===== Provided records

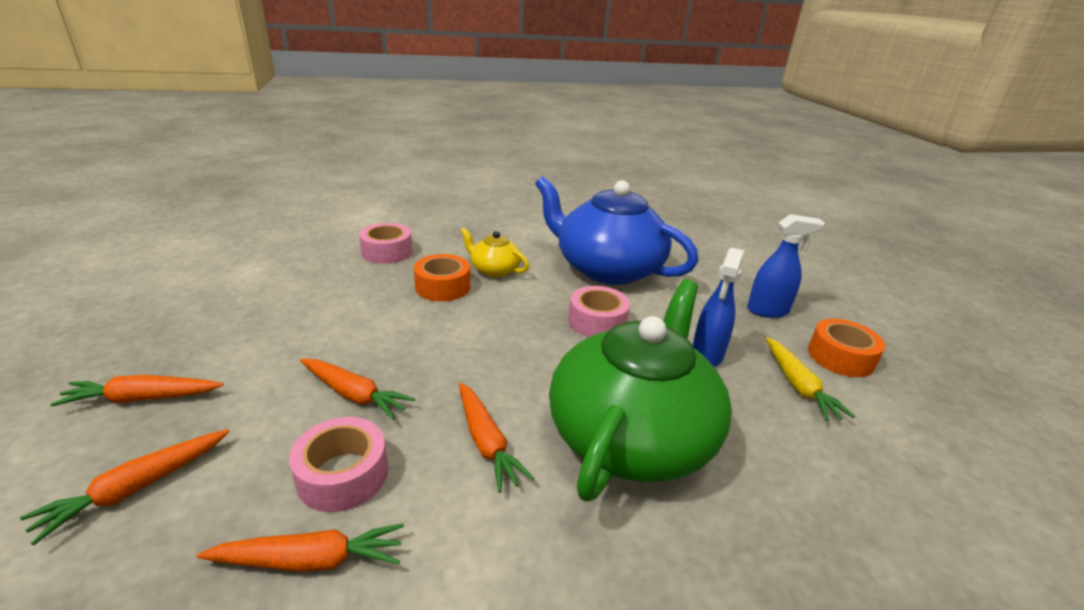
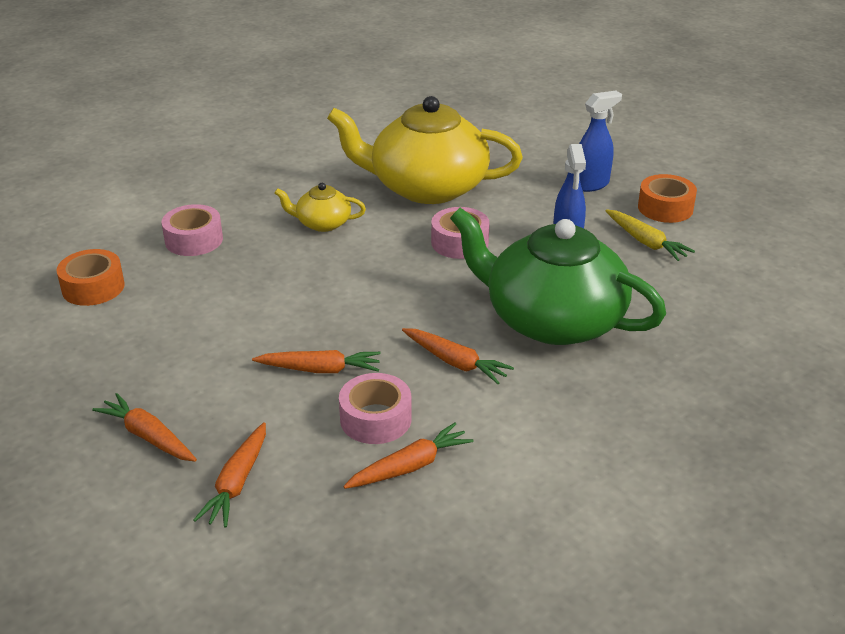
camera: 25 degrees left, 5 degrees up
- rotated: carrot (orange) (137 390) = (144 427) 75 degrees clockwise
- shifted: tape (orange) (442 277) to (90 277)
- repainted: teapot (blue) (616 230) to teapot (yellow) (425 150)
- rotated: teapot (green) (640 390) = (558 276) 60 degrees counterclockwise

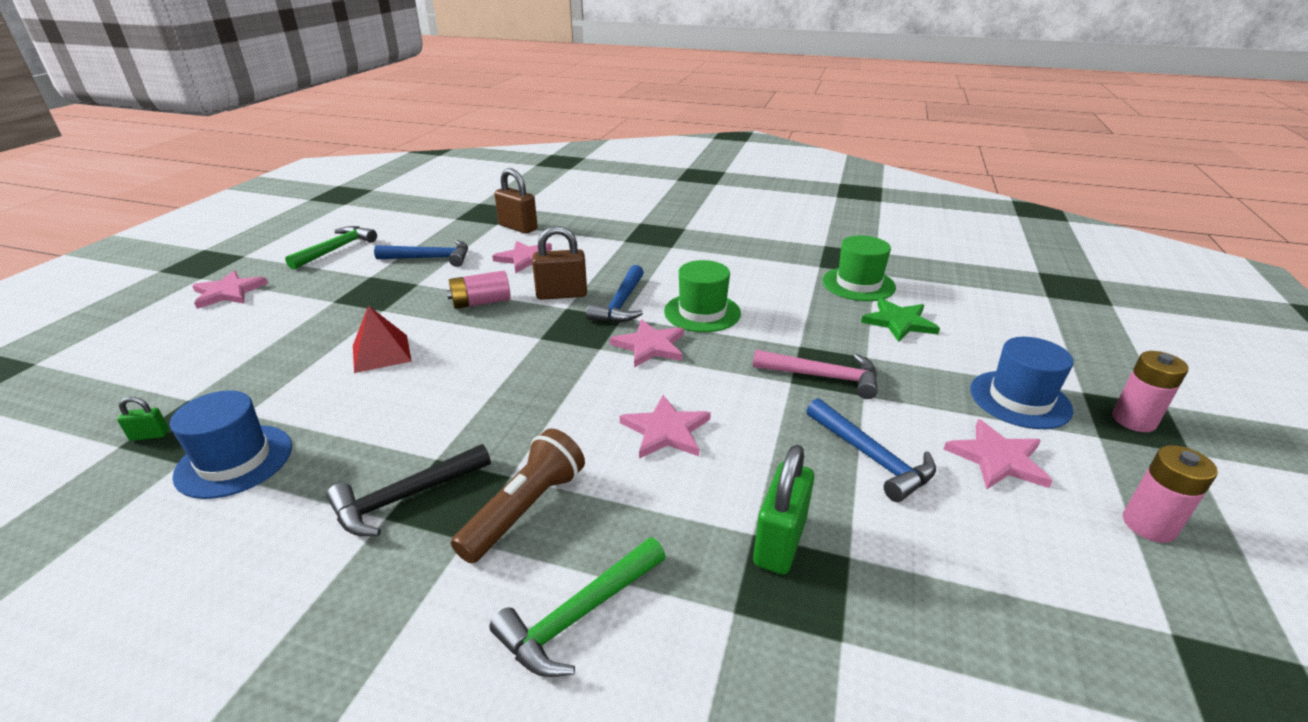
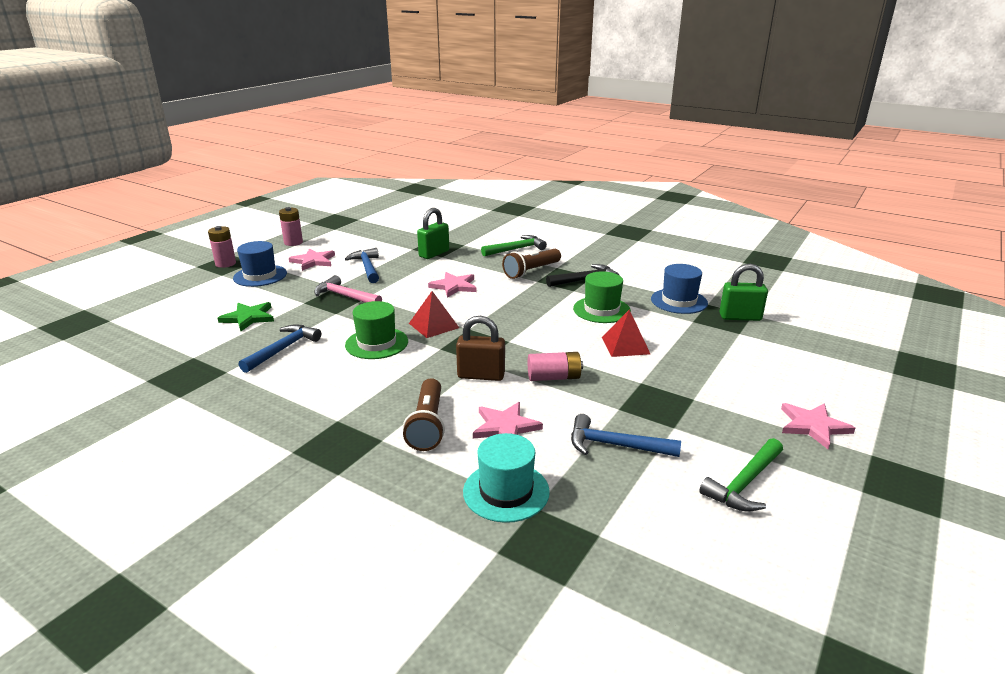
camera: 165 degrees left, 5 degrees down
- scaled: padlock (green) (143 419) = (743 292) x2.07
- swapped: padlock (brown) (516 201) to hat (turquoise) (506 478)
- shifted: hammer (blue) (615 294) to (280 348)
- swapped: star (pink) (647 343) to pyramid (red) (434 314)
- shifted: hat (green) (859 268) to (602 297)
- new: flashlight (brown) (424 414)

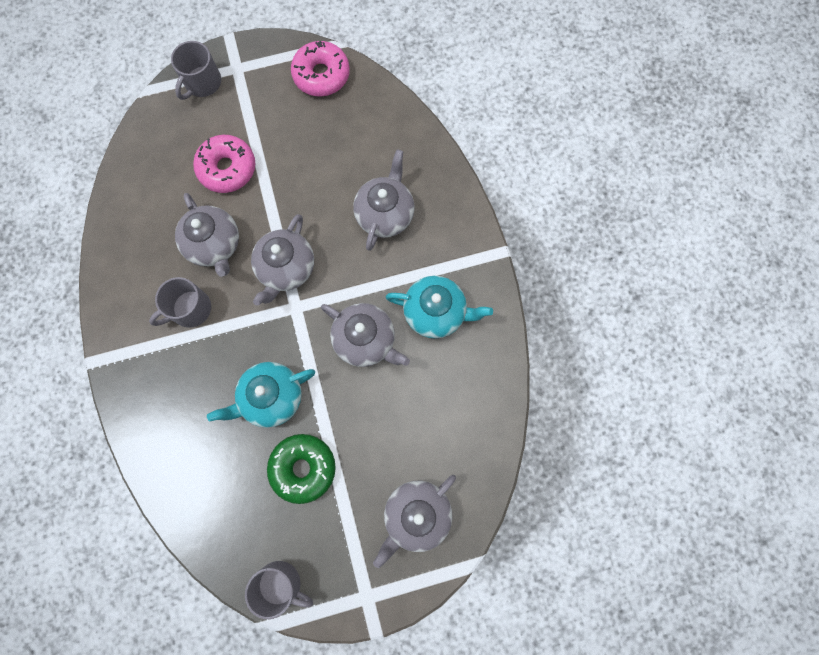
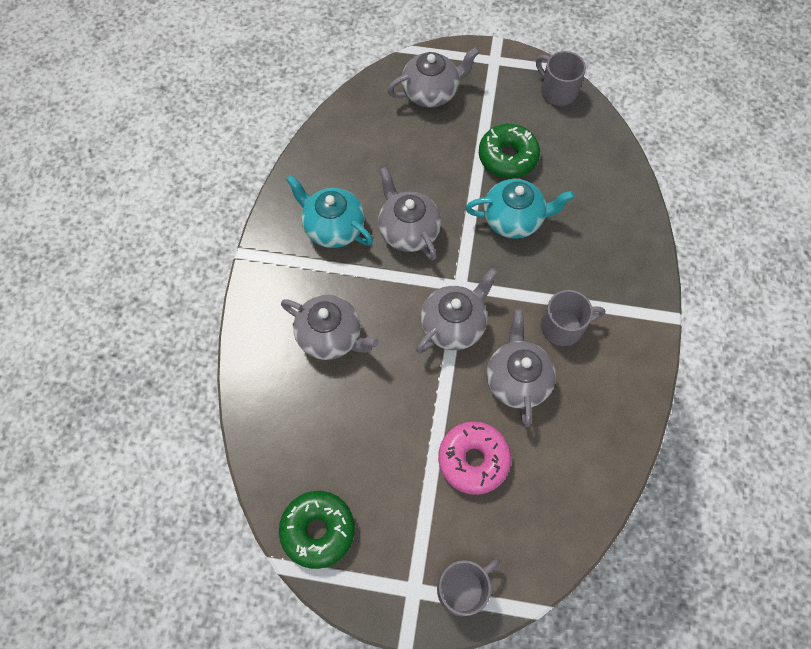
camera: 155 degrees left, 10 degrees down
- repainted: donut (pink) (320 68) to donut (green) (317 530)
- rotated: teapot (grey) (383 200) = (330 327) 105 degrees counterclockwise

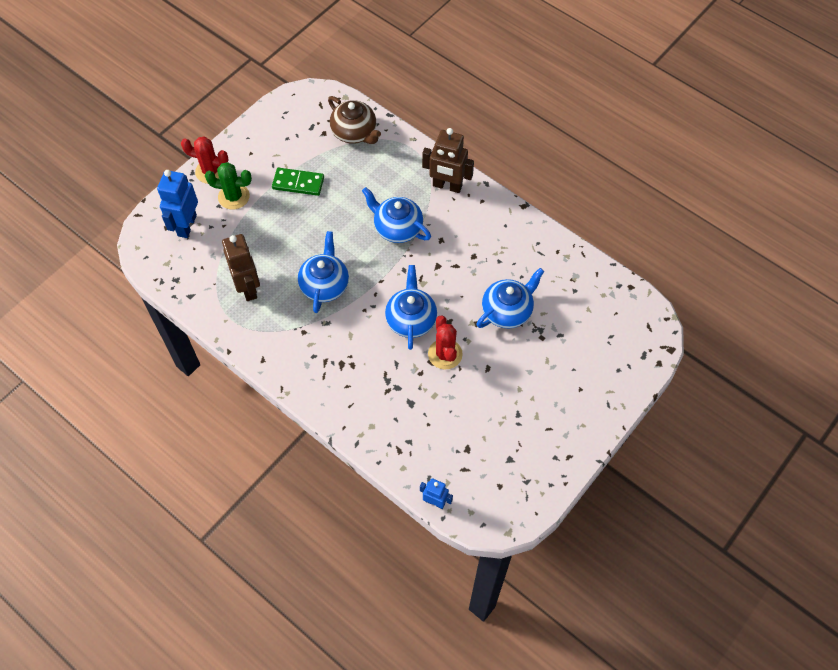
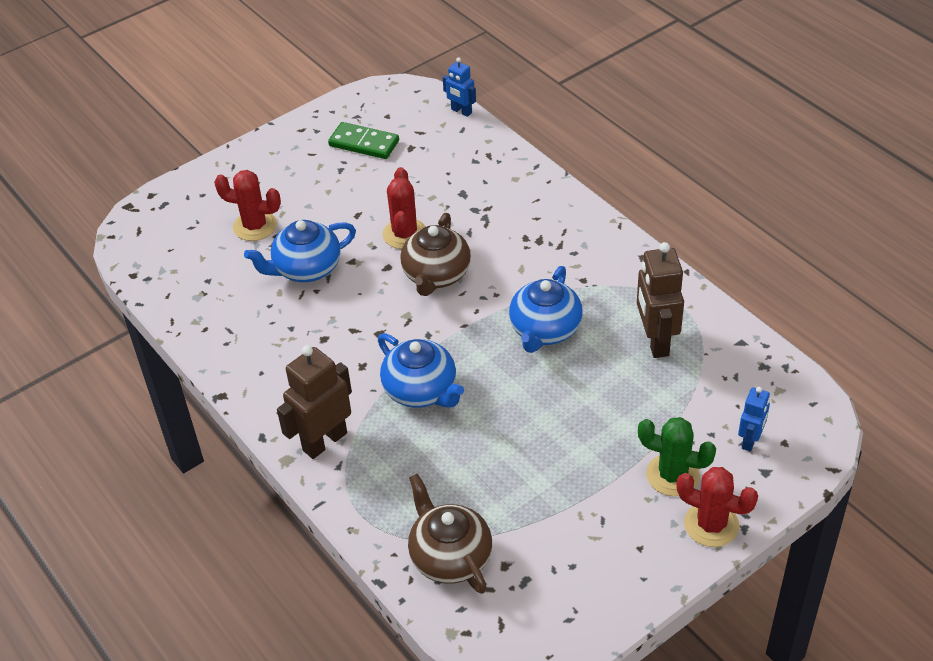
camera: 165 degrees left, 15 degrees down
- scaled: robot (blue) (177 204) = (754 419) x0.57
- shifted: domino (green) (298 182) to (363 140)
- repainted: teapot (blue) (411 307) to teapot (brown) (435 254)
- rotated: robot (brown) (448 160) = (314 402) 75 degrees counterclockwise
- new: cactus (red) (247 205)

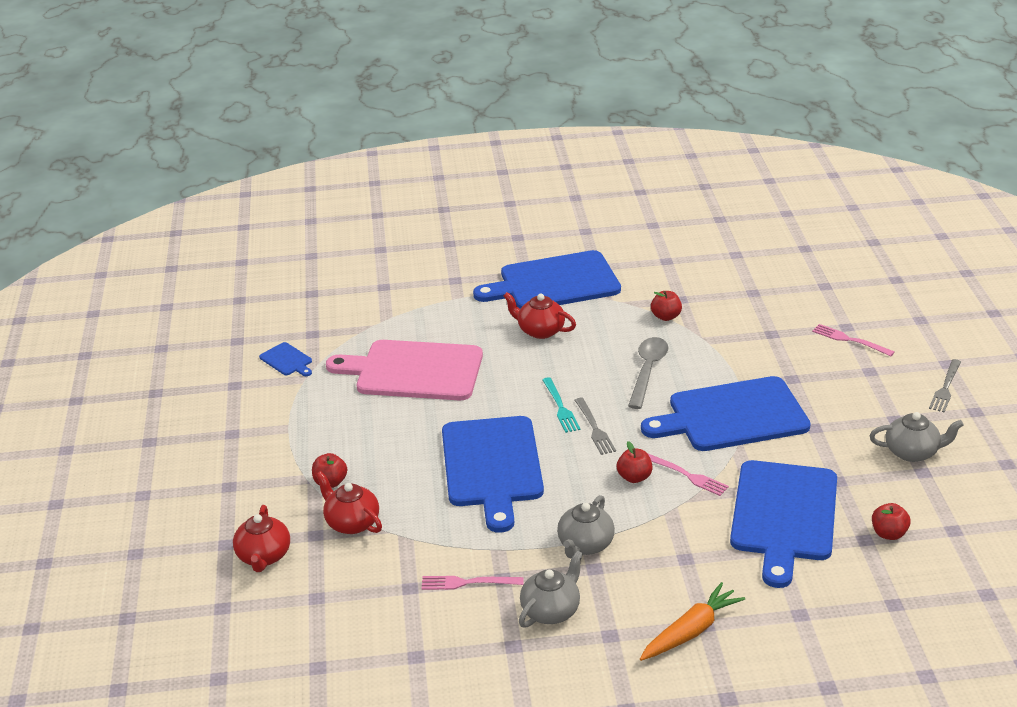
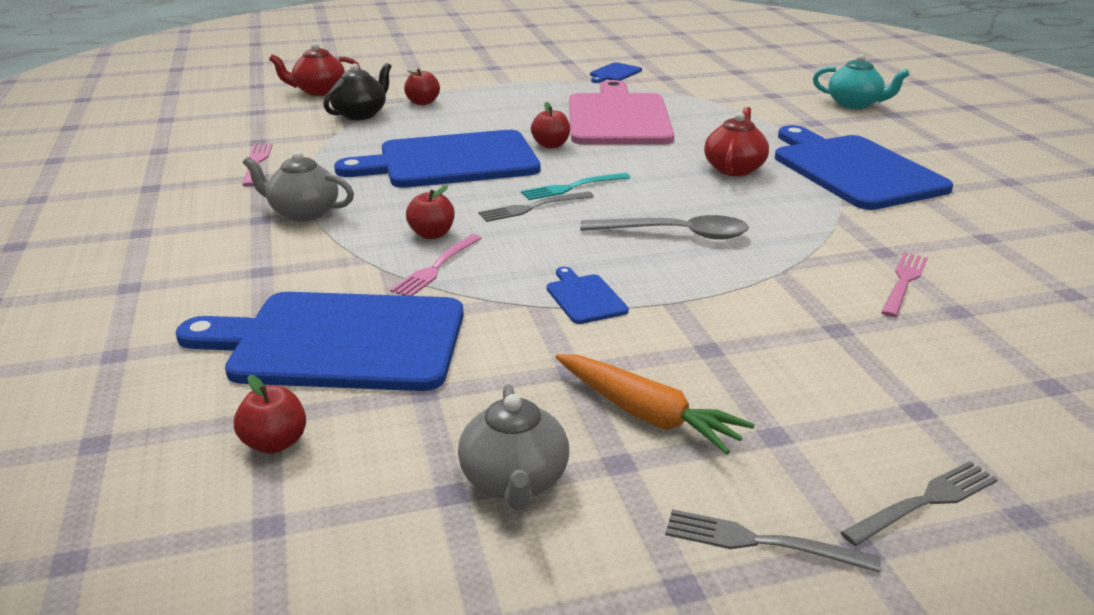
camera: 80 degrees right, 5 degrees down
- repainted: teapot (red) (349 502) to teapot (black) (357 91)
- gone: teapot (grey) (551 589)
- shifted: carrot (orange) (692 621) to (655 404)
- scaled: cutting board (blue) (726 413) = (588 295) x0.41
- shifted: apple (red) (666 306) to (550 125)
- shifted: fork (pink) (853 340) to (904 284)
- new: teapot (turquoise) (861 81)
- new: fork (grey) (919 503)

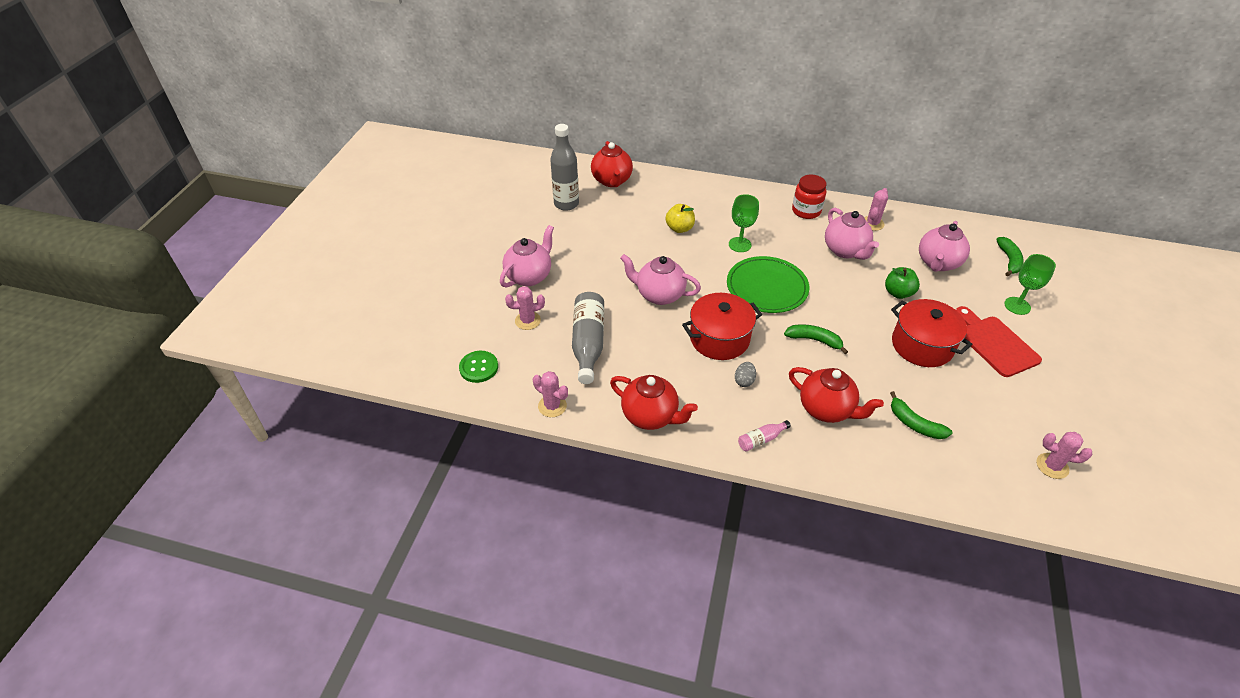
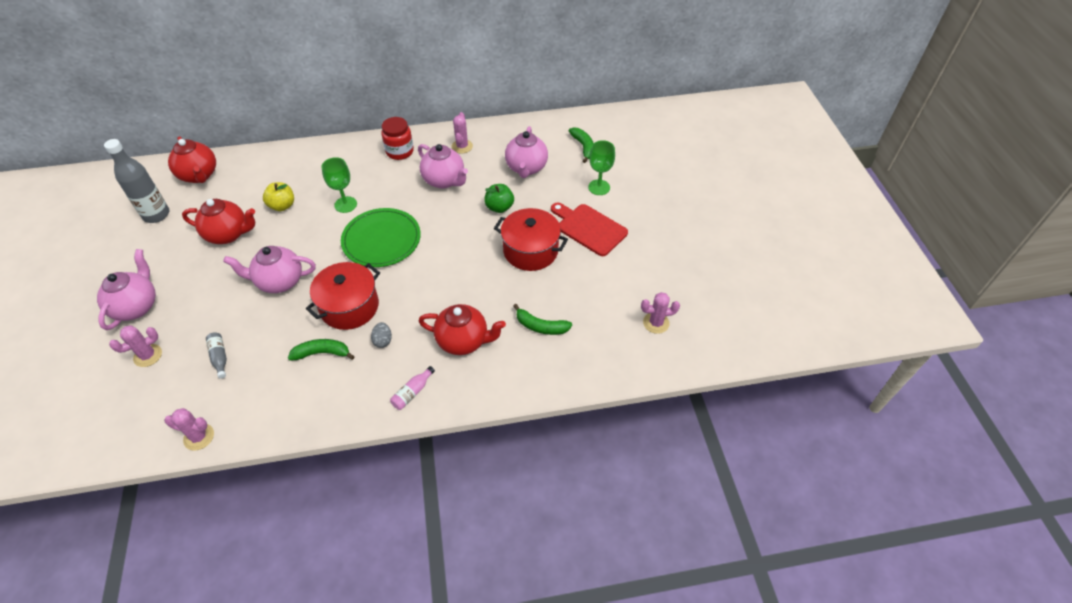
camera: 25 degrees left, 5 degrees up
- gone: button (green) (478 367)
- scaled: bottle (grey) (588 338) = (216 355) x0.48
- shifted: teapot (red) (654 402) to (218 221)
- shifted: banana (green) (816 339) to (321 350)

==========

Work to be completed: Set aside the pictures. Then return every line of the material above verbatim.

Response:
camera: 25 degrees left, 5 degrees up
- rotated: carrot (orange) (137 390) = (144 427) 75 degrees clockwise
- shifted: tape (orange) (442 277) to (90 277)
- repainted: teapot (blue) (616 230) to teapot (yellow) (425 150)
- rotated: teapot (green) (640 390) = (558 276) 60 degrees counterclockwise

camera: 165 degrees left, 5 degrees down
- scaled: padlock (green) (143 419) = (743 292) x2.07
- swapped: padlock (brown) (516 201) to hat (turquoise) (506 478)
- shifted: hammer (blue) (615 294) to (280 348)
- swapped: star (pink) (647 343) to pyramid (red) (434 314)
- shifted: hat (green) (859 268) to (602 297)
- new: flashlight (brown) (424 414)

camera: 155 degrees left, 10 degrees down
- repainted: donut (pink) (320 68) to donut (green) (317 530)
- rotated: teapot (grey) (383 200) = (330 327) 105 degrees counterclockwise

camera: 165 degrees left, 15 degrees down
- scaled: robot (blue) (177 204) = (754 419) x0.57
- shifted: domino (green) (298 182) to (363 140)
- repainted: teapot (blue) (411 307) to teapot (brown) (435 254)
- rotated: robot (brown) (448 160) = (314 402) 75 degrees counterclockwise
- new: cactus (red) (247 205)

camera: 80 degrees right, 5 degrees down
- repainted: teapot (red) (349 502) to teapot (black) (357 91)
- gone: teapot (grey) (551 589)
- shifted: carrot (orange) (692 621) to (655 404)
- scaled: cutting board (blue) (726 413) = (588 295) x0.41
- shifted: apple (red) (666 306) to (550 125)
- shifted: fork (pink) (853 340) to (904 284)
- new: teapot (turquoise) (861 81)
- new: fork (grey) (919 503)

camera: 25 degrees left, 5 degrees up
- gone: button (green) (478 367)
- scaled: bottle (grey) (588 338) = (216 355) x0.48
- shifted: teapot (red) (654 402) to (218 221)
- shifted: banana (green) (816 339) to (321 350)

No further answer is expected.